Beginning with the line that contains "(219, 515) = (73, 312): red cube -> none", reproduce every line through the end of the records below exactly, and leave the pictures out.

····················

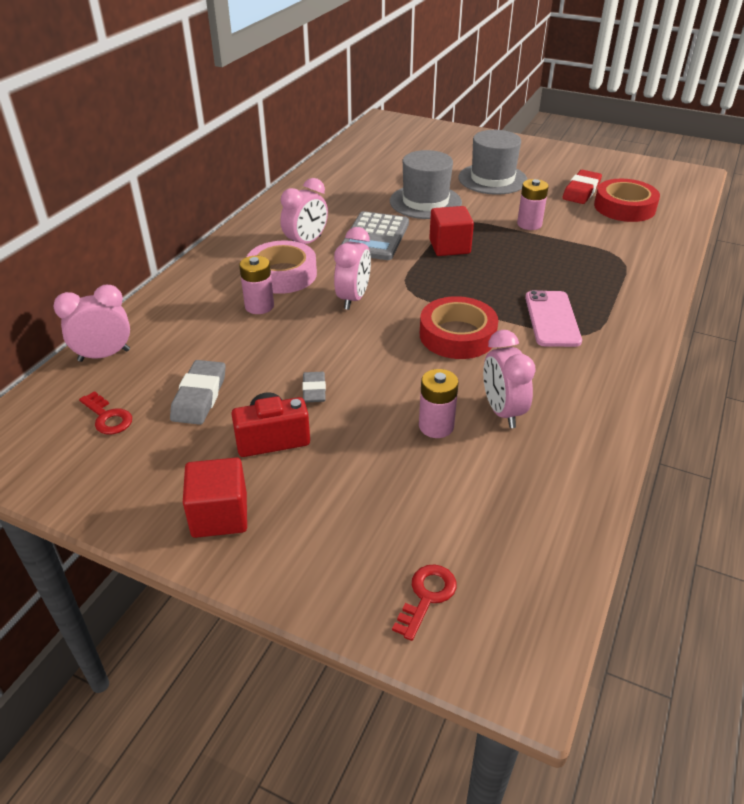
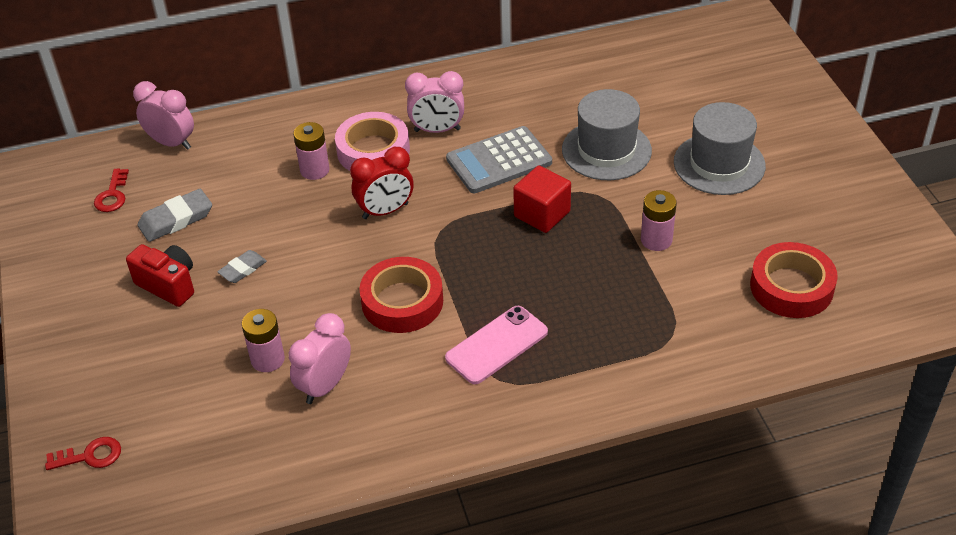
camera: 50 degrees right, 5 degrees up
(219, 515) = (73, 312): red cube -> none
(353, 299) = (385, 211): pink clock -> red clock
(581, 191) = (784, 238): red eraser -> none

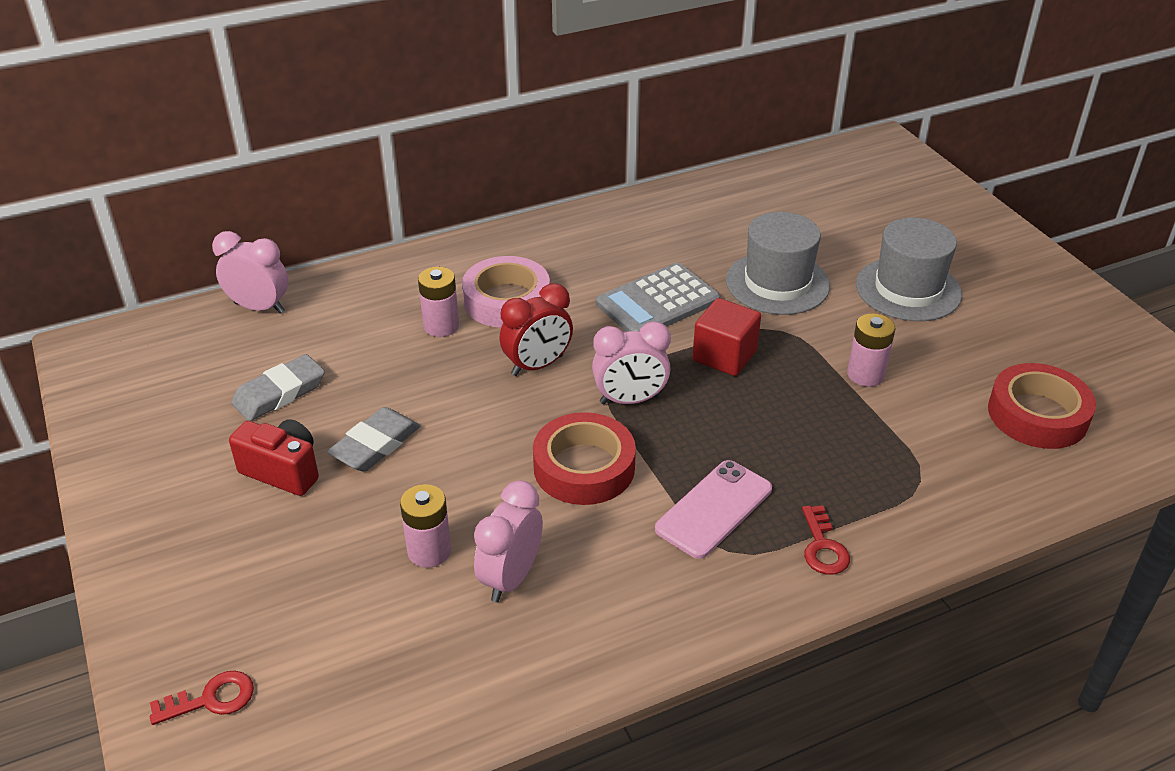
camera: 10 degrees left, 5 degrees down
(112, 195) = (194, 370): red key -> red key (823, 546)
(242, 269) = (375, 445): grey eraser -> grey eraser, size x1.58
(437, 130) = (576, 274): pink clock -> pink clock (630, 400)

····················

PROBLEM SOLUTION:
(219, 515) = (73, 312): red cube -> none
(353, 299) = (385, 211): pink clock -> red clock
(581, 191) = (784, 238): red eraser -> none

camera: 10 degrees left, 5 degrees down
(112, 195) = (194, 370): red key -> red key (823, 546)
(242, 269) = (375, 445): grey eraser -> grey eraser, size x1.58
(437, 130) = (576, 274): pink clock -> pink clock (630, 400)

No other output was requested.